Colored object listings:
=== Begin Enclosure ===
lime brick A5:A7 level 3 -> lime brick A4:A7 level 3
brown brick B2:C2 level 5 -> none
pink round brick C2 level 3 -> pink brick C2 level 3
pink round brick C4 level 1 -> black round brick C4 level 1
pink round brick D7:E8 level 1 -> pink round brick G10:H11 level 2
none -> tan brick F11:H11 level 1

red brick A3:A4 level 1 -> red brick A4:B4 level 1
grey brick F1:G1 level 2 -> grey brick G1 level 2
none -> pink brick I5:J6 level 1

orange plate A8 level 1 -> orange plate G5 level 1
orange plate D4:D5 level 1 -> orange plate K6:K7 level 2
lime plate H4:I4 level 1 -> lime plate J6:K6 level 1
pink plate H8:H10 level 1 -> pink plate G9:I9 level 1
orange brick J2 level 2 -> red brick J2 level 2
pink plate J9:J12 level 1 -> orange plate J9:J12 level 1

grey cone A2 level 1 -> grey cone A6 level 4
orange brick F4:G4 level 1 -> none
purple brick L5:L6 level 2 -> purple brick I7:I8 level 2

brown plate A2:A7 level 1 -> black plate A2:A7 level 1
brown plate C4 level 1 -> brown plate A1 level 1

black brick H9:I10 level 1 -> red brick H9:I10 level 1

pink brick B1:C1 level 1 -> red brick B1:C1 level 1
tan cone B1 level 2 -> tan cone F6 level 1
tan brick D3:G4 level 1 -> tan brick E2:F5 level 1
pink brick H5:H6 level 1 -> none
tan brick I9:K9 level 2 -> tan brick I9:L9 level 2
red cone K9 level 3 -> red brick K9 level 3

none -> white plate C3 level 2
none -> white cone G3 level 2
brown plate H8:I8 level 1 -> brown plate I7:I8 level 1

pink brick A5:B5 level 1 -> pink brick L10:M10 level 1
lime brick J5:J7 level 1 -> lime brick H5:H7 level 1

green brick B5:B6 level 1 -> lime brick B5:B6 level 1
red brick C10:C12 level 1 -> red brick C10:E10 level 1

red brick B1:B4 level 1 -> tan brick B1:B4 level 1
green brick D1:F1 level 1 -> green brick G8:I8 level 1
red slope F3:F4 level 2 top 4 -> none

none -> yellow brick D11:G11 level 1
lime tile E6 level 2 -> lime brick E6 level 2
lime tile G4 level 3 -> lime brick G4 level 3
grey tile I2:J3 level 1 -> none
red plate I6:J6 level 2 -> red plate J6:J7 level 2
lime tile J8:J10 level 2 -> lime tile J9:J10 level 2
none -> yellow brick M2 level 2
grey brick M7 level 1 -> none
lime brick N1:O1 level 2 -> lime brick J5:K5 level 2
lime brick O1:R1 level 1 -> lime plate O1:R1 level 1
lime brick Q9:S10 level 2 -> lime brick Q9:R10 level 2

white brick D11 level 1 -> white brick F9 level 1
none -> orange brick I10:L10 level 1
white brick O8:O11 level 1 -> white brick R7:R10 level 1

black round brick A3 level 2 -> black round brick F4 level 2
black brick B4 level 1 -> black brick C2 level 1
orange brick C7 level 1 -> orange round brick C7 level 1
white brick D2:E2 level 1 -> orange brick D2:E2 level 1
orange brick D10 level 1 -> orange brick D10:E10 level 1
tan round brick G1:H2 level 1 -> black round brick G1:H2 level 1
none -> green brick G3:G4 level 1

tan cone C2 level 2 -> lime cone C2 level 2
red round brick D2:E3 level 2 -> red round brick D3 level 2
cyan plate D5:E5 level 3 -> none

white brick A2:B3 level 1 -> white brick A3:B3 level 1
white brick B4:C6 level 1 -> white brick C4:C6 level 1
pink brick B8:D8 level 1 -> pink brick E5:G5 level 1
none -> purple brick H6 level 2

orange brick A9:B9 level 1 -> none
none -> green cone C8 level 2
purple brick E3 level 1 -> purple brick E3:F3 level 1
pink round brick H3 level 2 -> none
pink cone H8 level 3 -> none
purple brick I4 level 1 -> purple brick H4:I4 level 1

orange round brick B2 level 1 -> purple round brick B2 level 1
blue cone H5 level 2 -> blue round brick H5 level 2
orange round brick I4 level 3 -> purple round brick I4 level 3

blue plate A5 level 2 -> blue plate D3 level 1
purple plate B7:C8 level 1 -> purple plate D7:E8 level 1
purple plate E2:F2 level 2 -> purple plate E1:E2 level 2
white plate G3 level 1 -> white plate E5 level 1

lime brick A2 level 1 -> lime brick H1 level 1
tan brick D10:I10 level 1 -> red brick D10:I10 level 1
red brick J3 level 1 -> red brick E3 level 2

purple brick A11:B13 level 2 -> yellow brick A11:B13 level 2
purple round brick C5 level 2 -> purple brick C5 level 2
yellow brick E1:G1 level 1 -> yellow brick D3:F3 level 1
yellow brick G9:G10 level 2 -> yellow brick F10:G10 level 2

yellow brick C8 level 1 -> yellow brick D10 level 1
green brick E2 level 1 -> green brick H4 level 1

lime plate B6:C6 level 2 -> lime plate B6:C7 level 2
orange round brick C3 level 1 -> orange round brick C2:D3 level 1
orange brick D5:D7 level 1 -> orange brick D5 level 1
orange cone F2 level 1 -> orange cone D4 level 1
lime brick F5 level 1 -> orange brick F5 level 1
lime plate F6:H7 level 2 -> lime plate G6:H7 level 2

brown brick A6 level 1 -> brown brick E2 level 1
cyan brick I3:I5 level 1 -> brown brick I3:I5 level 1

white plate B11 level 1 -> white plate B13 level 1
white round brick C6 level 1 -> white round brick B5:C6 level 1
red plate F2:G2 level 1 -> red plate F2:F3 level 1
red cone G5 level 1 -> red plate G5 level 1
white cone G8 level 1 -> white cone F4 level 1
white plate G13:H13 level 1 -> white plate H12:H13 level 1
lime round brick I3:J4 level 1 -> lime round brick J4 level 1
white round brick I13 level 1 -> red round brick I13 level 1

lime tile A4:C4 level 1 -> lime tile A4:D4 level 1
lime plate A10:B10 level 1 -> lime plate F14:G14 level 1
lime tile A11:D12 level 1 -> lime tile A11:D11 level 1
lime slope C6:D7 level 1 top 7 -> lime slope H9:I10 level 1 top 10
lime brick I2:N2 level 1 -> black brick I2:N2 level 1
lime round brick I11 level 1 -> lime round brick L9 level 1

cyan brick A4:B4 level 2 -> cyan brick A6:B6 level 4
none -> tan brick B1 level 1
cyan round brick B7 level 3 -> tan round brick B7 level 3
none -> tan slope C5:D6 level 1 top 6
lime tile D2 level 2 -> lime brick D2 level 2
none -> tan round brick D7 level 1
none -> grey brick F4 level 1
=== End Enclosure ===
Exercise instructions: Would you please return all lines of the data that include the word "cyan"?

Problem solution:
cyan plate D5:E5 level 3 -> none
cyan brick I3:I5 level 1 -> brown brick I3:I5 level 1
cyan brick A4:B4 level 2 -> cyan brick A6:B6 level 4
cyan round brick B7 level 3 -> tan round brick B7 level 3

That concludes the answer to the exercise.